(Recorded data)
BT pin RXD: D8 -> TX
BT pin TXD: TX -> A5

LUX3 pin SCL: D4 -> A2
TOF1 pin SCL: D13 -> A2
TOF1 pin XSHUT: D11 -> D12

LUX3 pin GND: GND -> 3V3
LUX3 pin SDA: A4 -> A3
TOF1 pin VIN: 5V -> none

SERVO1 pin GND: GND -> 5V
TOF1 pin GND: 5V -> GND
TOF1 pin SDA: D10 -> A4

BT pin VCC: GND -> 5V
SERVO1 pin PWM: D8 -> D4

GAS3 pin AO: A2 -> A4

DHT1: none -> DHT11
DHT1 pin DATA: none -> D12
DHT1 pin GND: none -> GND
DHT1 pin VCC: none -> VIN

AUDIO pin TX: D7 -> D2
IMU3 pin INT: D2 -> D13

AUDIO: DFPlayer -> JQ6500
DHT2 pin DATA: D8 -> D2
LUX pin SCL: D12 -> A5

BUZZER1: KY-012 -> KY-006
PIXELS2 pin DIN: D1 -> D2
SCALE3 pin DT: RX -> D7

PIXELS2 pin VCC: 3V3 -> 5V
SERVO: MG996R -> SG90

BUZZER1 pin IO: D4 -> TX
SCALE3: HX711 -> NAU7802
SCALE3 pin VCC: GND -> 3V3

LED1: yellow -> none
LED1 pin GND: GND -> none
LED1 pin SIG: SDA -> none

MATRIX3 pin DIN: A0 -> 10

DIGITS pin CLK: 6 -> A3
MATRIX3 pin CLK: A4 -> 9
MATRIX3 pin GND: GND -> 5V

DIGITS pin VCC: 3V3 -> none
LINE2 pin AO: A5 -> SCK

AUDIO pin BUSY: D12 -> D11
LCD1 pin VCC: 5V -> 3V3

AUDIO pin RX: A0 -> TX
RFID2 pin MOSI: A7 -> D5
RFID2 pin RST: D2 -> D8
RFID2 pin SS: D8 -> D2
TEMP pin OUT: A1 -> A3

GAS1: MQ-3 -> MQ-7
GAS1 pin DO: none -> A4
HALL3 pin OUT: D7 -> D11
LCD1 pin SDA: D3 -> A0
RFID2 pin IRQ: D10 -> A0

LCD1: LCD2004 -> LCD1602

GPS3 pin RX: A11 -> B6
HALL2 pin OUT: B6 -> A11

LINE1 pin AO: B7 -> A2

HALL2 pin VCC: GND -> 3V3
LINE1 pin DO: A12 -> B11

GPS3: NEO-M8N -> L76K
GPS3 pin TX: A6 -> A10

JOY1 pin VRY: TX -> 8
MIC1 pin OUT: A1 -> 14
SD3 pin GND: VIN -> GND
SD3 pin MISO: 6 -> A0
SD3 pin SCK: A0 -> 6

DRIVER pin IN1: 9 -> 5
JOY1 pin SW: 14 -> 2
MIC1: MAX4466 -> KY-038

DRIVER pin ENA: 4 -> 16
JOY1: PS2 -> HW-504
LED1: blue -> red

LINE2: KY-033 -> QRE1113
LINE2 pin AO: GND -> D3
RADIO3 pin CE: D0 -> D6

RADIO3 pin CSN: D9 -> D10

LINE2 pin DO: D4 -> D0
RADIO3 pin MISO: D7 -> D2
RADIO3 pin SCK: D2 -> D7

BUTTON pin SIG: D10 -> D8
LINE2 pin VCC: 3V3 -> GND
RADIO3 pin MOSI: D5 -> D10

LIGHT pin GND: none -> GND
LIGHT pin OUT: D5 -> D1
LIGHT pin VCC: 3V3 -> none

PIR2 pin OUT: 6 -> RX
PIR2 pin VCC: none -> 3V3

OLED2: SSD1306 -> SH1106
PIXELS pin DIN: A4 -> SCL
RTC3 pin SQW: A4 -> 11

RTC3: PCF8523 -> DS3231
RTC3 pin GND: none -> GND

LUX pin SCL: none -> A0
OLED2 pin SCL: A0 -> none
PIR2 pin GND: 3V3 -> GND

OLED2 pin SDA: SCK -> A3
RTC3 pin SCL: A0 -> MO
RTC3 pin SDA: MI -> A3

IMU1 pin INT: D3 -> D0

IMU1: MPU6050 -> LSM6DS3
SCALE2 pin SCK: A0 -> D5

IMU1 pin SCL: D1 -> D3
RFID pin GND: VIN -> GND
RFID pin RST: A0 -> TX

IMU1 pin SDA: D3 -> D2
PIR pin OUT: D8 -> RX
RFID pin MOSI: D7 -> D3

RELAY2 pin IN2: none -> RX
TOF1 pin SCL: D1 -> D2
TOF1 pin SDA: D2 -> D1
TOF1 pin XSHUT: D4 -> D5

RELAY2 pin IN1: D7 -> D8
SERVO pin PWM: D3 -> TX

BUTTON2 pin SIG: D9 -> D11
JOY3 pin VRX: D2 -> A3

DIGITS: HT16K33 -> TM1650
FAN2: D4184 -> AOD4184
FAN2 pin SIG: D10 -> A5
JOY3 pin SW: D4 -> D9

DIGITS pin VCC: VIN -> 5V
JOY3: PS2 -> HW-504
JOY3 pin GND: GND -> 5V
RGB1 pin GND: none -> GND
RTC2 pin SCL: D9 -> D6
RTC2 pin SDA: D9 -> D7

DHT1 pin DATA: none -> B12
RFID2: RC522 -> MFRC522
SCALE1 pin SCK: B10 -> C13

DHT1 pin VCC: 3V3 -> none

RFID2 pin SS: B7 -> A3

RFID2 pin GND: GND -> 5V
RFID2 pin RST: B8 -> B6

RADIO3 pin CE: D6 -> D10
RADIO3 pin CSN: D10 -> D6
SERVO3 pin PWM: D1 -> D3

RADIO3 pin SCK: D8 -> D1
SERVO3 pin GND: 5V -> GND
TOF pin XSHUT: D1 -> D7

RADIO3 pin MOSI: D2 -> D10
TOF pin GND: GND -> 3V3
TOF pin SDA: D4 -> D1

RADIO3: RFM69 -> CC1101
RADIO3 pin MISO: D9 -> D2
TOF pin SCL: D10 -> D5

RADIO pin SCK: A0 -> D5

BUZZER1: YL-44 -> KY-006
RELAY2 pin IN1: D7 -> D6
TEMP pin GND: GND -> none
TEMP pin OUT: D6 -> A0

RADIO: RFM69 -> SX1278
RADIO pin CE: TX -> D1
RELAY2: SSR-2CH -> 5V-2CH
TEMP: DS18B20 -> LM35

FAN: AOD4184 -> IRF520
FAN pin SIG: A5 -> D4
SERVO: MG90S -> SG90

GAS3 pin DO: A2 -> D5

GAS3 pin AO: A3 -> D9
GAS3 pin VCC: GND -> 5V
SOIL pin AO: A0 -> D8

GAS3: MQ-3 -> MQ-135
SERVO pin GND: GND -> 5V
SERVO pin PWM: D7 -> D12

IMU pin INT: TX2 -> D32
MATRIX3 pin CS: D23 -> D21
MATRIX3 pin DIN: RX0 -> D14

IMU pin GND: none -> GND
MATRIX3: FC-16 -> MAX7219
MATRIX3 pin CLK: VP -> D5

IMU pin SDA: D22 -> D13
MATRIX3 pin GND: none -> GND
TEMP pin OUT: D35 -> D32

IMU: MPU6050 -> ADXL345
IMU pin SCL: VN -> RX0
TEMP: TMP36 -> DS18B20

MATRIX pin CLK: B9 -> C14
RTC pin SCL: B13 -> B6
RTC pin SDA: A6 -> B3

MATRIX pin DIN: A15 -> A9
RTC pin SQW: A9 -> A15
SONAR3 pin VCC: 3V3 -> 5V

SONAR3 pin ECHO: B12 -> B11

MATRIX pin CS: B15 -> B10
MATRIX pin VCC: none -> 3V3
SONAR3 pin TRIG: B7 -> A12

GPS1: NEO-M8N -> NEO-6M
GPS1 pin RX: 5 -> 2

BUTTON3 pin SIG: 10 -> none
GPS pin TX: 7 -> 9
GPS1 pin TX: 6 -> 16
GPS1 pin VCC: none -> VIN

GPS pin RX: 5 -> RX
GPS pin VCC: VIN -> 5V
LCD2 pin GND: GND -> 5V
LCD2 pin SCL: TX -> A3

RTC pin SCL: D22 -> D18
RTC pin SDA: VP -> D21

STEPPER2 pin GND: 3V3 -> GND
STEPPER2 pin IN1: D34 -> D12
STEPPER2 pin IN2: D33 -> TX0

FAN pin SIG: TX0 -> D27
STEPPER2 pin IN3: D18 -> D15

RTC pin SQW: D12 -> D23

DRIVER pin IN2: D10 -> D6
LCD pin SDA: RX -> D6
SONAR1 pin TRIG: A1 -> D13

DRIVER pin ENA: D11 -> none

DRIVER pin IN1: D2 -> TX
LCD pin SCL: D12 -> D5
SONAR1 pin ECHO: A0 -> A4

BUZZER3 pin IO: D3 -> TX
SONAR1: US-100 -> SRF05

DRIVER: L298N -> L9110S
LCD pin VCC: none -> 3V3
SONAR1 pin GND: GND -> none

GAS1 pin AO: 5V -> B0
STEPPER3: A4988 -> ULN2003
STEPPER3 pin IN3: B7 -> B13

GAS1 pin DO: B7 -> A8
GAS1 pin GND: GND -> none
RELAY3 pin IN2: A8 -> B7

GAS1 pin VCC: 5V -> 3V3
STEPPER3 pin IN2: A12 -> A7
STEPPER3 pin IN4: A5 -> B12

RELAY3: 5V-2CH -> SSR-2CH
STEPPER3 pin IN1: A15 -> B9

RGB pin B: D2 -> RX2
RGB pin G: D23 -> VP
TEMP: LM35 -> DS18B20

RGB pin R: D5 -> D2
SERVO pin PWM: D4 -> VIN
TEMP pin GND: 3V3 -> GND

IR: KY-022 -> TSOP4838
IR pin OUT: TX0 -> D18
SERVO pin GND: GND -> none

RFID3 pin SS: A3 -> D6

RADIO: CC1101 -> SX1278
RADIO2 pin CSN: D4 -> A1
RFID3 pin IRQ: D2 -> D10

# Task
What you return must be the lines above that run from the line with "SCALE3 pin VCC: GND -> 3V3" to the line with "JOY3 pin SW: D4 -> D9", inclusive, each copied exactly.

# Worked solution
SCALE3 pin VCC: GND -> 3V3

LED1: yellow -> none
LED1 pin GND: GND -> none
LED1 pin SIG: SDA -> none

MATRIX3 pin DIN: A0 -> 10

DIGITS pin CLK: 6 -> A3
MATRIX3 pin CLK: A4 -> 9
MATRIX3 pin GND: GND -> 5V

DIGITS pin VCC: 3V3 -> none
LINE2 pin AO: A5 -> SCK

AUDIO pin BUSY: D12 -> D11
LCD1 pin VCC: 5V -> 3V3

AUDIO pin RX: A0 -> TX
RFID2 pin MOSI: A7 -> D5
RFID2 pin RST: D2 -> D8
RFID2 pin SS: D8 -> D2
TEMP pin OUT: A1 -> A3

GAS1: MQ-3 -> MQ-7
GAS1 pin DO: none -> A4
HALL3 pin OUT: D7 -> D11
LCD1 pin SDA: D3 -> A0
RFID2 pin IRQ: D10 -> A0

LCD1: LCD2004 -> LCD1602

GPS3 pin RX: A11 -> B6
HALL2 pin OUT: B6 -> A11

LINE1 pin AO: B7 -> A2

HALL2 pin VCC: GND -> 3V3
LINE1 pin DO: A12 -> B11

GPS3: NEO-M8N -> L76K
GPS3 pin TX: A6 -> A10

JOY1 pin VRY: TX -> 8
MIC1 pin OUT: A1 -> 14
SD3 pin GND: VIN -> GND
SD3 pin MISO: 6 -> A0
SD3 pin SCK: A0 -> 6

DRIVER pin IN1: 9 -> 5
JOY1 pin SW: 14 -> 2
MIC1: MAX4466 -> KY-038

DRIVER pin ENA: 4 -> 16
JOY1: PS2 -> HW-504
LED1: blue -> red

LINE2: KY-033 -> QRE1113
LINE2 pin AO: GND -> D3
RADIO3 pin CE: D0 -> D6

RADIO3 pin CSN: D9 -> D10

LINE2 pin DO: D4 -> D0
RADIO3 pin MISO: D7 -> D2
RADIO3 pin SCK: D2 -> D7

BUTTON pin SIG: D10 -> D8
LINE2 pin VCC: 3V3 -> GND
RADIO3 pin MOSI: D5 -> D10

LIGHT pin GND: none -> GND
LIGHT pin OUT: D5 -> D1
LIGHT pin VCC: 3V3 -> none

PIR2 pin OUT: 6 -> RX
PIR2 pin VCC: none -> 3V3

OLED2: SSD1306 -> SH1106
PIXELS pin DIN: A4 -> SCL
RTC3 pin SQW: A4 -> 11

RTC3: PCF8523 -> DS3231
RTC3 pin GND: none -> GND

LUX pin SCL: none -> A0
OLED2 pin SCL: A0 -> none
PIR2 pin GND: 3V3 -> GND

OLED2 pin SDA: SCK -> A3
RTC3 pin SCL: A0 -> MO
RTC3 pin SDA: MI -> A3

IMU1 pin INT: D3 -> D0

IMU1: MPU6050 -> LSM6DS3
SCALE2 pin SCK: A0 -> D5

IMU1 pin SCL: D1 -> D3
RFID pin GND: VIN -> GND
RFID pin RST: A0 -> TX

IMU1 pin SDA: D3 -> D2
PIR pin OUT: D8 -> RX
RFID pin MOSI: D7 -> D3

RELAY2 pin IN2: none -> RX
TOF1 pin SCL: D1 -> D2
TOF1 pin SDA: D2 -> D1
TOF1 pin XSHUT: D4 -> D5

RELAY2 pin IN1: D7 -> D8
SERVO pin PWM: D3 -> TX

BUTTON2 pin SIG: D9 -> D11
JOY3 pin VRX: D2 -> A3

DIGITS: HT16K33 -> TM1650
FAN2: D4184 -> AOD4184
FAN2 pin SIG: D10 -> A5
JOY3 pin SW: D4 -> D9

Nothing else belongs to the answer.